[SHORT PROBLEM]:
Which lines below contain the string "grace"? Gather every one of them and copy each line in full.

[DATA SHOWN]:
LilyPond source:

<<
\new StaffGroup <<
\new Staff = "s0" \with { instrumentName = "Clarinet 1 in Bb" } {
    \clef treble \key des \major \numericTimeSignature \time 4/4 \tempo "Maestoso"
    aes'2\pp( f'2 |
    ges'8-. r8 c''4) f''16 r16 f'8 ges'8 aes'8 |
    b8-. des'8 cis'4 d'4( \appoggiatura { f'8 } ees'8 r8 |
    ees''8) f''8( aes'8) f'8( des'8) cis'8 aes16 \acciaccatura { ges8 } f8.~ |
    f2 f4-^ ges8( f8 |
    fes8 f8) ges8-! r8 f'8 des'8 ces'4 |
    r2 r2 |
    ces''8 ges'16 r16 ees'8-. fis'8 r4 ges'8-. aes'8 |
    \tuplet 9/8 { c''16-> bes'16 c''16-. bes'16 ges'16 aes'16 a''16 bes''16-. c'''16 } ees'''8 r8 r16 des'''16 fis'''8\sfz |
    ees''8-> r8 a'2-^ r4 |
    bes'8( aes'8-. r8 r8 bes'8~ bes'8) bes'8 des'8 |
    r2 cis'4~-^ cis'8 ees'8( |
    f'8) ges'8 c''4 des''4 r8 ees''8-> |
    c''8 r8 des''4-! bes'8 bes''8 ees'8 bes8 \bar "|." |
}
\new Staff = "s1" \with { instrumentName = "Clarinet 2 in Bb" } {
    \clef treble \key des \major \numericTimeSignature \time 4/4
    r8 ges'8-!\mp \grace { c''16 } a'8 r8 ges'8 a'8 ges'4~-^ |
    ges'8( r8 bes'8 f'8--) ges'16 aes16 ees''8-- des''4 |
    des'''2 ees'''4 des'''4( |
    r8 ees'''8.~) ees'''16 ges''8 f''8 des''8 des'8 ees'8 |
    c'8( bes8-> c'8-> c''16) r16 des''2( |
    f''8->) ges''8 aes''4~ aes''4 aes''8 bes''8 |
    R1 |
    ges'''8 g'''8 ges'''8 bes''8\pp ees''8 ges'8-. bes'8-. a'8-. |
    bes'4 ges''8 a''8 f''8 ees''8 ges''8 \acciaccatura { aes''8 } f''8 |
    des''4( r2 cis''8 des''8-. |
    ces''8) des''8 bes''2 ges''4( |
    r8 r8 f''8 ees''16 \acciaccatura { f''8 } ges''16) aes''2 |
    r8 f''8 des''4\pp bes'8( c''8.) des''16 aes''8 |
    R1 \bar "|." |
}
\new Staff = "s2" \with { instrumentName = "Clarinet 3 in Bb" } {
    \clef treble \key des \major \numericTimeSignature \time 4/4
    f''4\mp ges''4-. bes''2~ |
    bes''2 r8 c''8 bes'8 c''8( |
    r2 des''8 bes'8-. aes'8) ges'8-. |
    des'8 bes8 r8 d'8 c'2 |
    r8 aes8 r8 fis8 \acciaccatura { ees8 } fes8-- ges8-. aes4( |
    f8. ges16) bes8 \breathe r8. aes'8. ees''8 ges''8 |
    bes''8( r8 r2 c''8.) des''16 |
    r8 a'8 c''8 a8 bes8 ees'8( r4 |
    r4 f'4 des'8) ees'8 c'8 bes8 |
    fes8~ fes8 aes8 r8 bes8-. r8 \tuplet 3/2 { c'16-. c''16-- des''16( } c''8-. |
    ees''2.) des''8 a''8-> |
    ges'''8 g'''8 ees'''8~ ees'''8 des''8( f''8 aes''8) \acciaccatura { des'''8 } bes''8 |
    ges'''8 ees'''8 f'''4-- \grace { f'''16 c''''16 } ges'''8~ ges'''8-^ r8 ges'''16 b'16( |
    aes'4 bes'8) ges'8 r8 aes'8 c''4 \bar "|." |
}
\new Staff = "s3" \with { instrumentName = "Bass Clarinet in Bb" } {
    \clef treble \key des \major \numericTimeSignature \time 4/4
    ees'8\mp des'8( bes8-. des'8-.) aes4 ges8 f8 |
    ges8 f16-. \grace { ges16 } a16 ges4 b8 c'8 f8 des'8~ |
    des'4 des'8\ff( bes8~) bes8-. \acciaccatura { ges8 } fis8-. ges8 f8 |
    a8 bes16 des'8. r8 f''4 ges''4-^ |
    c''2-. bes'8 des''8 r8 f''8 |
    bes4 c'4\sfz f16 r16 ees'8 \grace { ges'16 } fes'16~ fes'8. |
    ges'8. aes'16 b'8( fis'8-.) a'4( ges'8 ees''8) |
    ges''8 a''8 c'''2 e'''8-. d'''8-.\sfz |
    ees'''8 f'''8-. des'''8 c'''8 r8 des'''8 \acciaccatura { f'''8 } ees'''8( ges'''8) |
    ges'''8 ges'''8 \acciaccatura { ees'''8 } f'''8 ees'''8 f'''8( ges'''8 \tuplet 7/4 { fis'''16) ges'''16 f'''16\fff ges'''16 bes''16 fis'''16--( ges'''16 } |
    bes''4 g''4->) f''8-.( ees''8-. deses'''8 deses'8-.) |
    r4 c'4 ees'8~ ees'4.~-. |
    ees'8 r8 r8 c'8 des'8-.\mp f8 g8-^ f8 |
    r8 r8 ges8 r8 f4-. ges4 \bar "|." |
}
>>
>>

[CORRECT RESULT]:
    r8 ges'8-!\mp \grace { c''16 } a'8 r8 ges'8 a'8 ges'4~-^ |
    ges'''8 ees'''8 f'''4-- \grace { f'''16 c''''16 } ges'''8~ ges'''8-^ r8 ges'''16 b'16( |
    ges8 f16-. \grace { ges16 } a16 ges4 b8 c'8 f8 des'8~ |
    bes4 c'4\sfz f16 r16 ees'8 \grace { ges'16 } fes'16~ fes'8. |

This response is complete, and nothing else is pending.